Problem requirements: Repeat exactly, and only, the lines of the entries below from the one with "blue hammer [288,344,429,421]" through the one with "brown watering can [382,167,455,251]", both ends included.

The input:

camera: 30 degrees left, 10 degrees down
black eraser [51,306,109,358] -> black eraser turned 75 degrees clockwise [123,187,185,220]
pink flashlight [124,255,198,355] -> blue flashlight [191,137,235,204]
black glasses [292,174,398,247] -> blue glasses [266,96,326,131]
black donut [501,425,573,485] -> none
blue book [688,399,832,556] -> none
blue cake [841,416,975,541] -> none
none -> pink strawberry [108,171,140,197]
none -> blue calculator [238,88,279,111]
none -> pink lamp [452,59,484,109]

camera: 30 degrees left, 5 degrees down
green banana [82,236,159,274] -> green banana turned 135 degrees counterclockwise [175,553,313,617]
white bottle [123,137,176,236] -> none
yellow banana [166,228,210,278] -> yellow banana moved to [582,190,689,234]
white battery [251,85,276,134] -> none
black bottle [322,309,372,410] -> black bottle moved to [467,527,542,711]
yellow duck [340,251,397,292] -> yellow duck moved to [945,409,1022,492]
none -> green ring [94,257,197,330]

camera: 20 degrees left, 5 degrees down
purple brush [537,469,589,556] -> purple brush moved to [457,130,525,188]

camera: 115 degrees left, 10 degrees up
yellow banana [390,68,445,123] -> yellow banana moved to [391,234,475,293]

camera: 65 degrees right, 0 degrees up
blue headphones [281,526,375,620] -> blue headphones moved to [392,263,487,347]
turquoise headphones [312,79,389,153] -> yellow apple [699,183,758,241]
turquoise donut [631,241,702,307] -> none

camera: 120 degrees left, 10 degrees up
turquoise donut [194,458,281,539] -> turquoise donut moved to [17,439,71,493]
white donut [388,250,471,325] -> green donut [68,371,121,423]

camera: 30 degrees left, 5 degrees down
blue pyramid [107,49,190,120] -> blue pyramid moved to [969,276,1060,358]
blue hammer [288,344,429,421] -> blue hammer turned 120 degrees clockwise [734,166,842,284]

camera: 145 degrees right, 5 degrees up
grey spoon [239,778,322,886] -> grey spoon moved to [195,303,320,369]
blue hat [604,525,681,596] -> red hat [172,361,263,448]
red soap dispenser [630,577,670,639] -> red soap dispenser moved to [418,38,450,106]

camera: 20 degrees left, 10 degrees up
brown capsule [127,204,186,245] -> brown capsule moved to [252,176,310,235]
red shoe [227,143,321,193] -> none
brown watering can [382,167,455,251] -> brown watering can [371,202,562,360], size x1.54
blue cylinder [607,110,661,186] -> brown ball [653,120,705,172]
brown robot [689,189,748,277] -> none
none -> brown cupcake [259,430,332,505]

Result of the exercise:
blue hammer [288,344,429,421] -> blue hammer turned 120 degrees clockwise [734,166,842,284]

camera: 145 degrees right, 5 degrees up
grey spoon [239,778,322,886] -> grey spoon moved to [195,303,320,369]
blue hat [604,525,681,596] -> red hat [172,361,263,448]
red soap dispenser [630,577,670,639] -> red soap dispenser moved to [418,38,450,106]

camera: 20 degrees left, 10 degrees up
brown capsule [127,204,186,245] -> brown capsule moved to [252,176,310,235]
red shoe [227,143,321,193] -> none
brown watering can [382,167,455,251] -> brown watering can [371,202,562,360], size x1.54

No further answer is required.